→ **DIRECTIONS FOR THIS TASK**
Print out every record below, exactly as written.

=-=-=

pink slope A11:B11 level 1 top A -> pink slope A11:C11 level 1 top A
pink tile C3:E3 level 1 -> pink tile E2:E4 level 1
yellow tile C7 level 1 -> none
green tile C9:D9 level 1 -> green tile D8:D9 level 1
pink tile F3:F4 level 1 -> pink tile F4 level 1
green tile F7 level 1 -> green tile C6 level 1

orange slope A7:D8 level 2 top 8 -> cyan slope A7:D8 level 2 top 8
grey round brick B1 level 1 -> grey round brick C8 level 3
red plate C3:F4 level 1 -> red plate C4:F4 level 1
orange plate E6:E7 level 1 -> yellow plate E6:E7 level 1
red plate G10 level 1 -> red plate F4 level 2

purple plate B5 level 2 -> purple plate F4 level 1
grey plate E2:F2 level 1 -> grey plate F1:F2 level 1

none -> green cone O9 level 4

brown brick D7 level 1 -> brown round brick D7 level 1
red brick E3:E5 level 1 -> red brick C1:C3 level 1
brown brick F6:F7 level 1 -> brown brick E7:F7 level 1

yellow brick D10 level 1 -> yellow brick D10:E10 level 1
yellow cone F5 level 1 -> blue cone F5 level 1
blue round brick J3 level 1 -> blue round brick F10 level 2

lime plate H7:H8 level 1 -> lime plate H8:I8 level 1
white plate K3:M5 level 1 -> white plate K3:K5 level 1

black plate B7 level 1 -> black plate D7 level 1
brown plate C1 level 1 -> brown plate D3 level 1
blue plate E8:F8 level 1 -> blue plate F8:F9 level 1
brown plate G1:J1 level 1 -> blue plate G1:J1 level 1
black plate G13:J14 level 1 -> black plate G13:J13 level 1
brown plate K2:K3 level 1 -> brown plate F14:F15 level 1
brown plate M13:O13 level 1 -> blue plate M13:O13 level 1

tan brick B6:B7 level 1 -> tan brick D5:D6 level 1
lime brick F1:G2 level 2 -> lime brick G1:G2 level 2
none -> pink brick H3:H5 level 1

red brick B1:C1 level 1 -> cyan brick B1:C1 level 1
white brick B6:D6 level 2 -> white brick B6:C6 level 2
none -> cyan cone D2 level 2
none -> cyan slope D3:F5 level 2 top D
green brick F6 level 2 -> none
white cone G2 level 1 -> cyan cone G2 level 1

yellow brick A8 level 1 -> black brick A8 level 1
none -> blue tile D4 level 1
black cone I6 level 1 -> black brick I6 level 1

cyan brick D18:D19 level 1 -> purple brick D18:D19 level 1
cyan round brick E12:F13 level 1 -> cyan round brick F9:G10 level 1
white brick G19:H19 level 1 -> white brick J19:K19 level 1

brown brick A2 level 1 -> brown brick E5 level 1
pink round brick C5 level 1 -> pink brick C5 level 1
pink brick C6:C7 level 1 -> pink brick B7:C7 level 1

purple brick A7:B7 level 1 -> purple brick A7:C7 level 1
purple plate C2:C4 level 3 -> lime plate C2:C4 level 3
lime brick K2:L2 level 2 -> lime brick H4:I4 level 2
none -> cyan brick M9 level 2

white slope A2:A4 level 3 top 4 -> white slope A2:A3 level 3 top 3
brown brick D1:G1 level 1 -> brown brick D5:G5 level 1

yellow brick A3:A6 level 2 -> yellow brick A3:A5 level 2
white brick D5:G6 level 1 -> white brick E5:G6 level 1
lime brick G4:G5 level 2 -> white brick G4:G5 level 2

=-=-=

→ **TASK ANSWER**
pink slope A11:B11 level 1 top A -> pink slope A11:C11 level 1 top A
pink tile C3:E3 level 1 -> pink tile E2:E4 level 1
yellow tile C7 level 1 -> none
green tile C9:D9 level 1 -> green tile D8:D9 level 1
pink tile F3:F4 level 1 -> pink tile F4 level 1
green tile F7 level 1 -> green tile C6 level 1

orange slope A7:D8 level 2 top 8 -> cyan slope A7:D8 level 2 top 8
grey round brick B1 level 1 -> grey round brick C8 level 3
red plate C3:F4 level 1 -> red plate C4:F4 level 1
orange plate E6:E7 level 1 -> yellow plate E6:E7 level 1
red plate G10 level 1 -> red plate F4 level 2

purple plate B5 level 2 -> purple plate F4 level 1
grey plate E2:F2 level 1 -> grey plate F1:F2 level 1

none -> green cone O9 level 4

brown brick D7 level 1 -> brown round brick D7 level 1
red brick E3:E5 level 1 -> red brick C1:C3 level 1
brown brick F6:F7 level 1 -> brown brick E7:F7 level 1

yellow brick D10 level 1 -> yellow brick D10:E10 level 1
yellow cone F5 level 1 -> blue cone F5 level 1
blue round brick J3 level 1 -> blue round brick F10 level 2

lime plate H7:H8 level 1 -> lime plate H8:I8 level 1
white plate K3:M5 level 1 -> white plate K3:K5 level 1

black plate B7 level 1 -> black plate D7 level 1
brown plate C1 level 1 -> brown plate D3 level 1
blue plate E8:F8 level 1 -> blue plate F8:F9 level 1
brown plate G1:J1 level 1 -> blue plate G1:J1 level 1
black plate G13:J14 level 1 -> black plate G13:J13 level 1
brown plate K2:K3 level 1 -> brown plate F14:F15 level 1
brown plate M13:O13 level 1 -> blue plate M13:O13 level 1

tan brick B6:B7 level 1 -> tan brick D5:D6 level 1
lime brick F1:G2 level 2 -> lime brick G1:G2 level 2
none -> pink brick H3:H5 level 1

red brick B1:C1 level 1 -> cyan brick B1:C1 level 1
white brick B6:D6 level 2 -> white brick B6:C6 level 2
none -> cyan cone D2 level 2
none -> cyan slope D3:F5 level 2 top D
green brick F6 level 2 -> none
white cone G2 level 1 -> cyan cone G2 level 1

yellow brick A8 level 1 -> black brick A8 level 1
none -> blue tile D4 level 1
black cone I6 level 1 -> black brick I6 level 1

cyan brick D18:D19 level 1 -> purple brick D18:D19 level 1
cyan round brick E12:F13 level 1 -> cyan round brick F9:G10 level 1
white brick G19:H19 level 1 -> white brick J19:K19 level 1

brown brick A2 level 1 -> brown brick E5 level 1
pink round brick C5 level 1 -> pink brick C5 level 1
pink brick C6:C7 level 1 -> pink brick B7:C7 level 1

purple brick A7:B7 level 1 -> purple brick A7:C7 level 1
purple plate C2:C4 level 3 -> lime plate C2:C4 level 3
lime brick K2:L2 level 2 -> lime brick H4:I4 level 2
none -> cyan brick M9 level 2

white slope A2:A4 level 3 top 4 -> white slope A2:A3 level 3 top 3
brown brick D1:G1 level 1 -> brown brick D5:G5 level 1

yellow brick A3:A6 level 2 -> yellow brick A3:A5 level 2
white brick D5:G6 level 1 -> white brick E5:G6 level 1
lime brick G4:G5 level 2 -> white brick G4:G5 level 2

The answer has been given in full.